◆ Saved entries:
+---+
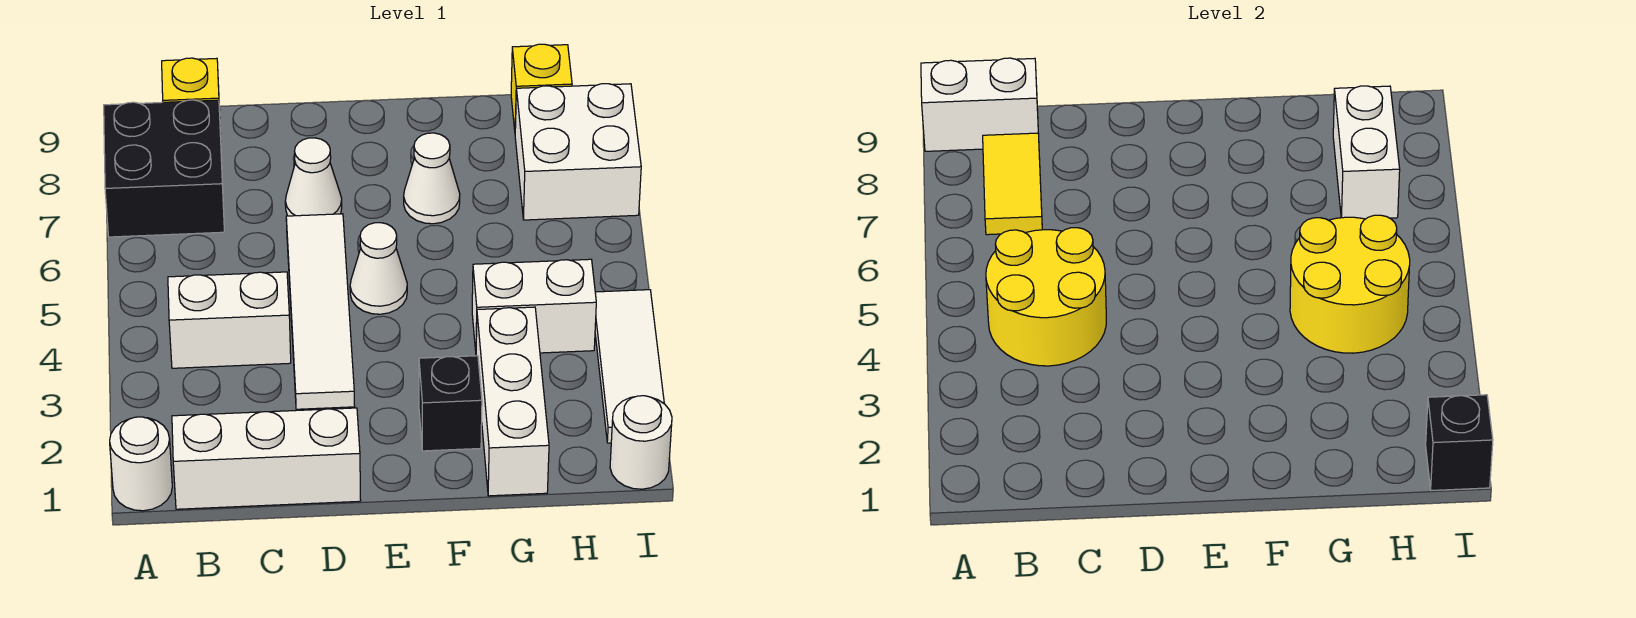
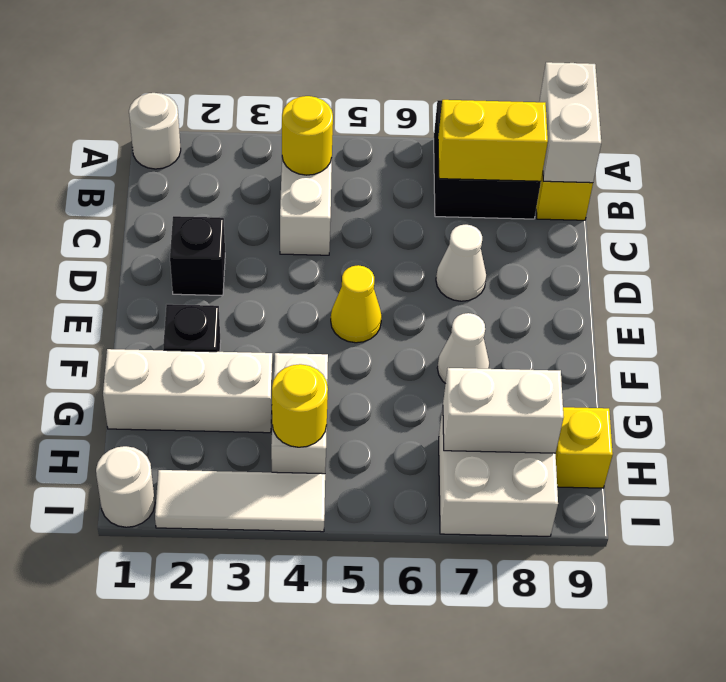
white 1x3 brick [172,408,361,509] -> none
yellow 2x2 round brick [986,228,1106,366] -> yellow 1x1 round brick [282,96,333,175]
yellow 1x2 tile [983,133,1042,235] -> yellow 1x2 brick [438,100,548,181]
white 1x4 tile [286,214,355,409] -> none
white 1x1 cone [350,223,407,314] -> yellow 1x1 cone [331,265,382,343]
yellow 2x2 round brick [1290,215,1410,353] -> yellow 1x1 round brick [272,364,328,447]
black 1x1 brick [1426,395,1493,490] -> black 1x1 brick moved to [170,216,225,296]

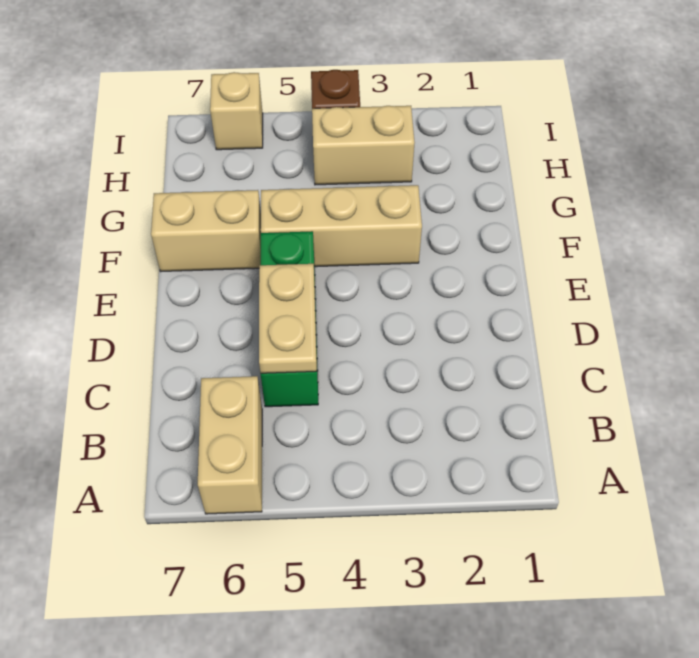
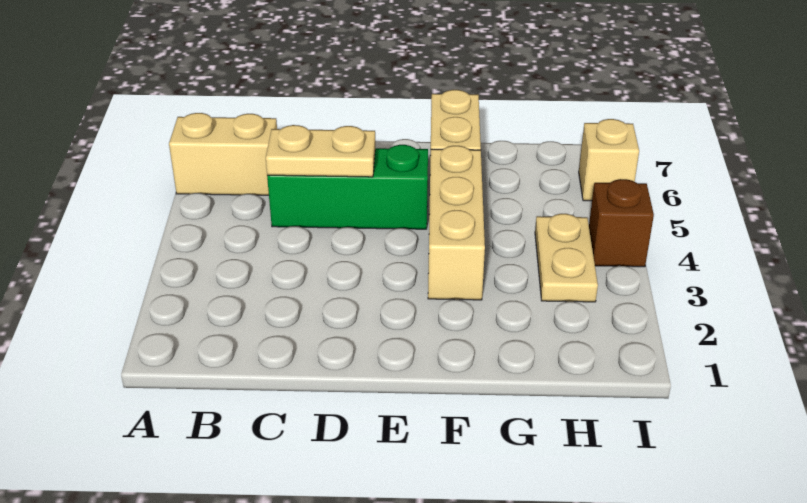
tan 1x2 brick [312,106,415,185] -> tan 1x2 plate [535,214,598,302]

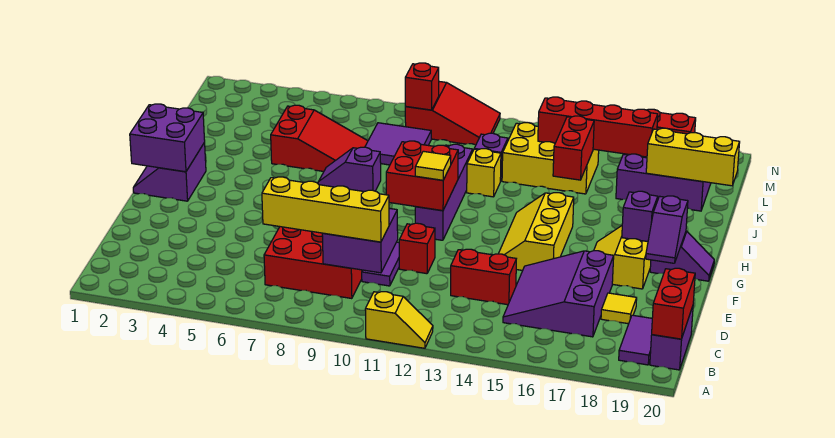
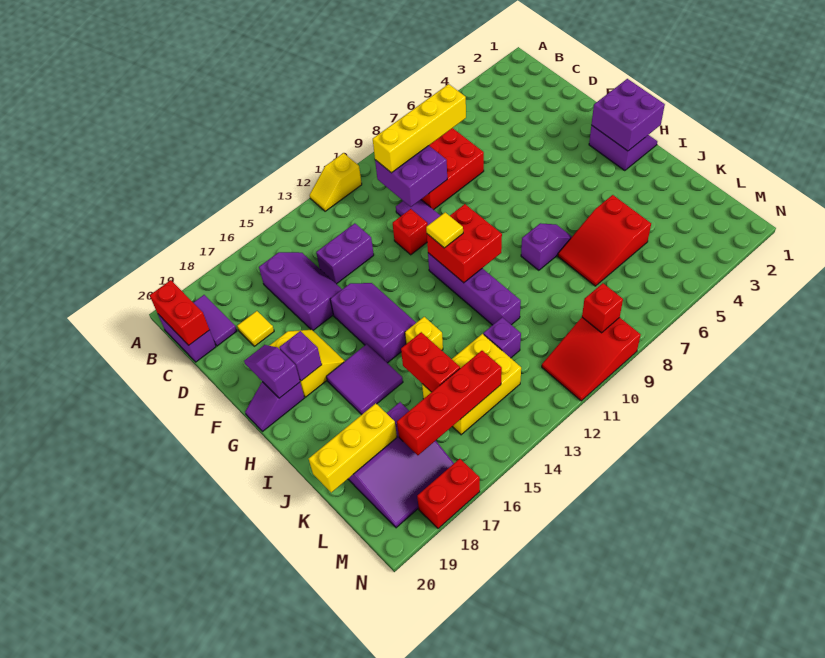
purple 3x3 slope [503,251,614,337] -> purple 2x3 slope [259,252,342,330]
red 1x2 brick [451,249,516,305] -> purple 1x2 brick [316,223,374,284]
yellow 2x3 slope [499,193,574,270] -> purple 2x3 slope [330,283,416,363]
yellow 1x1 brick [467,149,501,197] -> yellow 1x1 brick moved to [405,317,443,350]
purple 2x2 tile [365,123,431,165] -> purple 2x2 tile moved to [326,344,403,415]

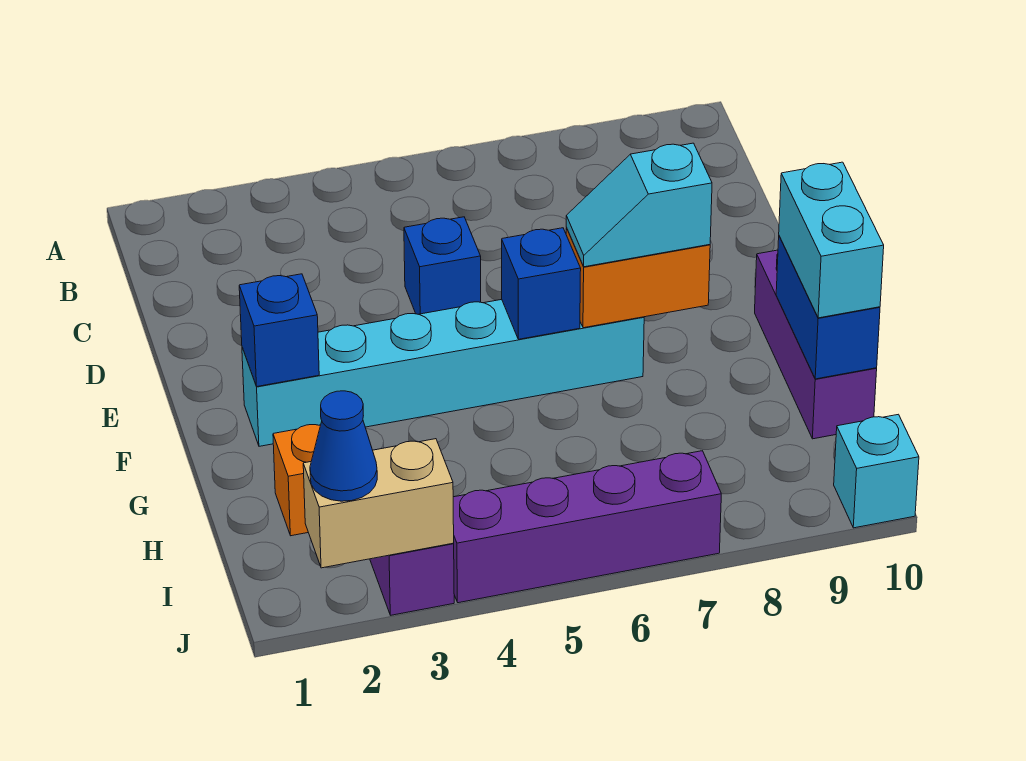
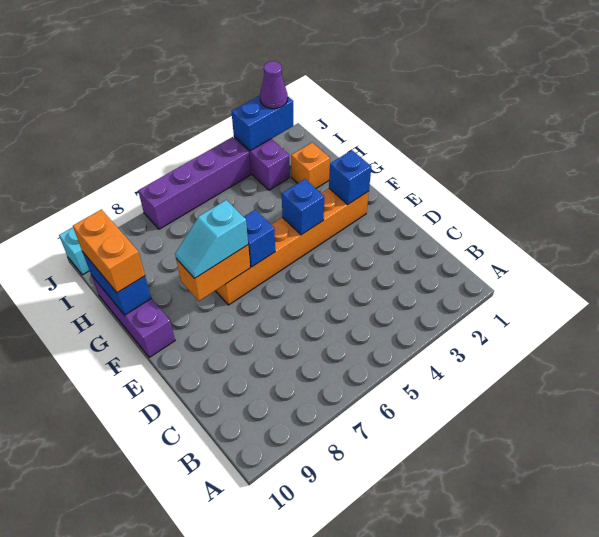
blue 1x1 brick [404,217,481,314] -> blue 1x1 brick moved to [282,179,324,235]
cyan 1x6 brick [242,300,644,446] -> orange 1x6 brick [216,188,369,305]
cyan 1x2 slope [566,143,712,267] -> cyan 1x2 slope turned to [175,200,248,278]
cyan 1x2 brick [779,162,884,318] -> orange 1x2 brick [73,210,145,293]
tan 1x2 brick [303,439,454,568] -> blue 1x2 brick [231,95,293,151]
blue 1x1 cone [310,391,377,501] -> purple 1x1 cone [260,61,288,109]

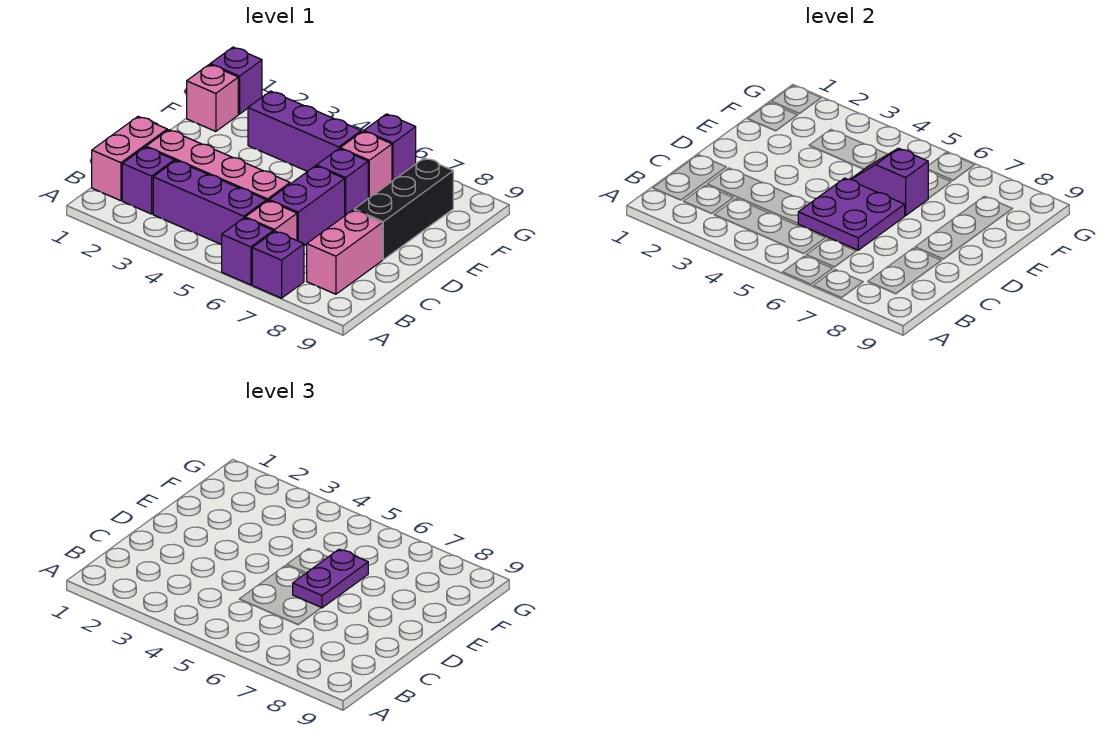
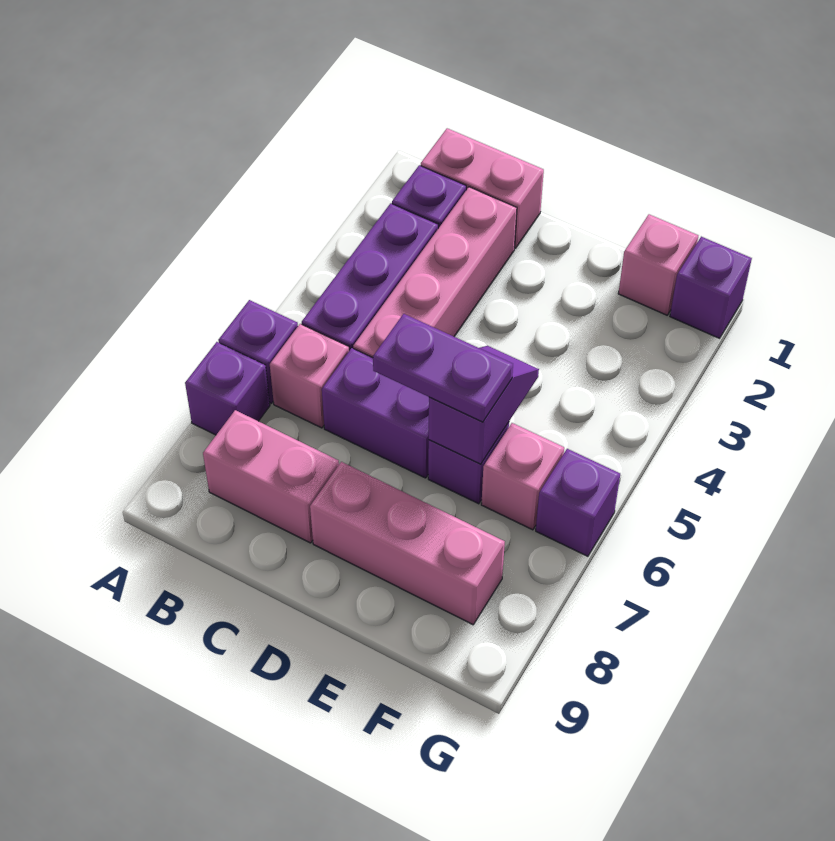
purple 2x2 plate [798,178,905,250] -> none
black 1x3 brick [354,158,453,260] -> pink 1x3 brick [310,462,505,625]
purple 1x3 brick [248,91,361,172] -> none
+---+
◆ What is required:
Find the string "cone" in the data. Report each line it appears in.

◆ Your response:
white 1x1 cone [350,223,407,314] -> yellow 1x1 cone [331,265,382,343]
blue 1x1 cone [310,391,377,501] -> purple 1x1 cone [260,61,288,109]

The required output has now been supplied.